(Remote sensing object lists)

* * * * * * * * *

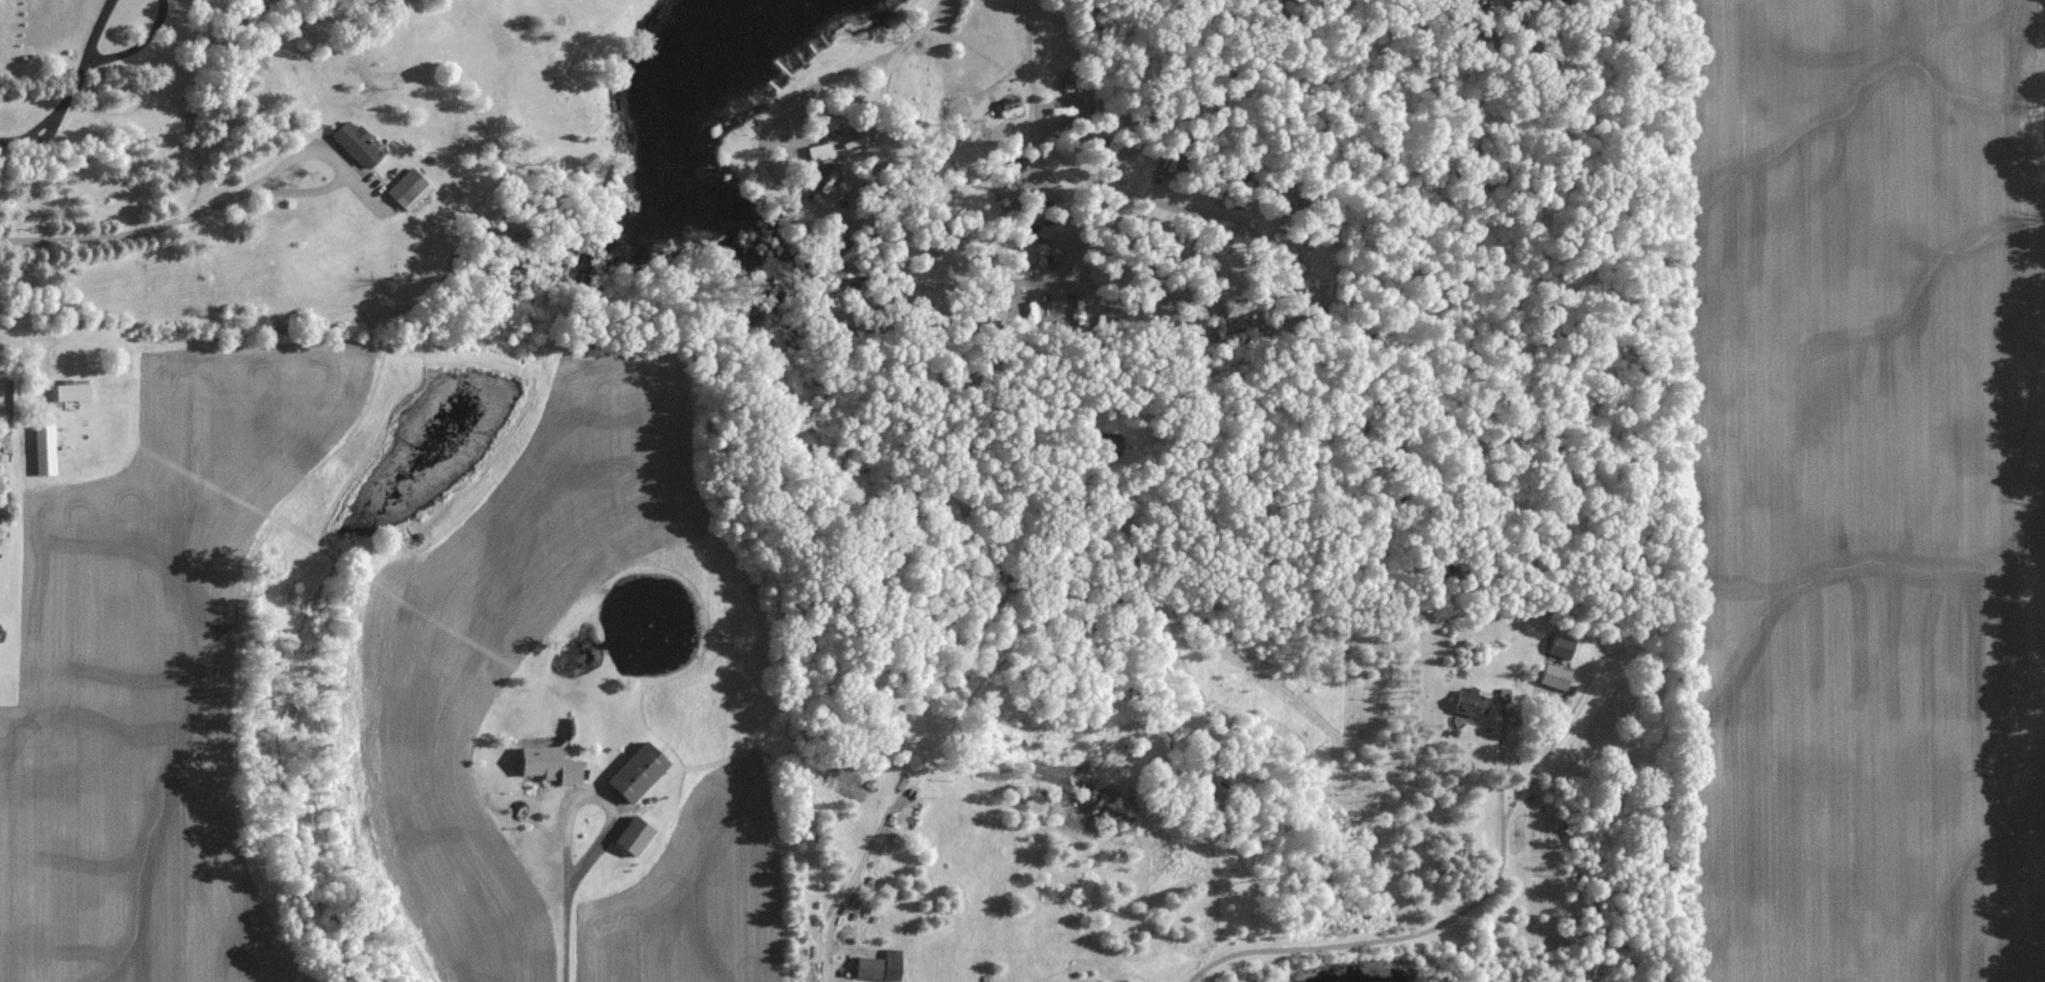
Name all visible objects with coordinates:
road: (73, 88)
building: (357, 146)
building: (411, 187)
road: (155, 223)
road: (18, 344)
building: (73, 392)
building: (45, 450)
building: (0, 622)
building: (1563, 647)
building: (1556, 676)
building: (1505, 694)
building: (1474, 706)
building: (550, 763)
building: (638, 770)
building: (846, 787)
building: (913, 816)
building: (634, 834)
road: (564, 906)
road: (1436, 925)
building: (881, 966)
road: (833, 970)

* * * * * * * * *

● Required action: Repeat every entry above word for word, and include no pictures.

● Written answer:
Name all visible objects with coordinates:
road: (73, 88)
building: (357, 146)
building: (411, 187)
road: (155, 223)
road: (18, 344)
building: (73, 392)
building: (45, 450)
building: (0, 622)
building: (1563, 647)
building: (1556, 676)
building: (1505, 694)
building: (1474, 706)
building: (550, 763)
building: (638, 770)
building: (846, 787)
building: (913, 816)
building: (634, 834)
road: (564, 906)
road: (1436, 925)
building: (881, 966)
road: (833, 970)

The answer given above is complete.